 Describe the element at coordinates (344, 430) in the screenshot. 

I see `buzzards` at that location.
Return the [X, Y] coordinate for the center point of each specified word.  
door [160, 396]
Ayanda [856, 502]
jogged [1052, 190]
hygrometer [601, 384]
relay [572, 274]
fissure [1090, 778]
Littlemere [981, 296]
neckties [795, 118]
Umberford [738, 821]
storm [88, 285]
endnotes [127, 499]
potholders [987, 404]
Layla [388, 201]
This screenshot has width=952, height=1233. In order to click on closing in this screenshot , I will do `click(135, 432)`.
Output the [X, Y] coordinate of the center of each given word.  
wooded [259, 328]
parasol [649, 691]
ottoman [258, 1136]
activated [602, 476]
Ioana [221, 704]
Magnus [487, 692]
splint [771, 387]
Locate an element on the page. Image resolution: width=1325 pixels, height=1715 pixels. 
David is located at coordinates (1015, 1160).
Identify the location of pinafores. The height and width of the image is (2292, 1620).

# Set exercise:
Select every line above that contains the word "location", matching its case exactly, and copy each one.

# Output for this exercise:
I see `buzzards` at that location.
Identify the location of pinafores. The height and width of the image is (2292, 1620).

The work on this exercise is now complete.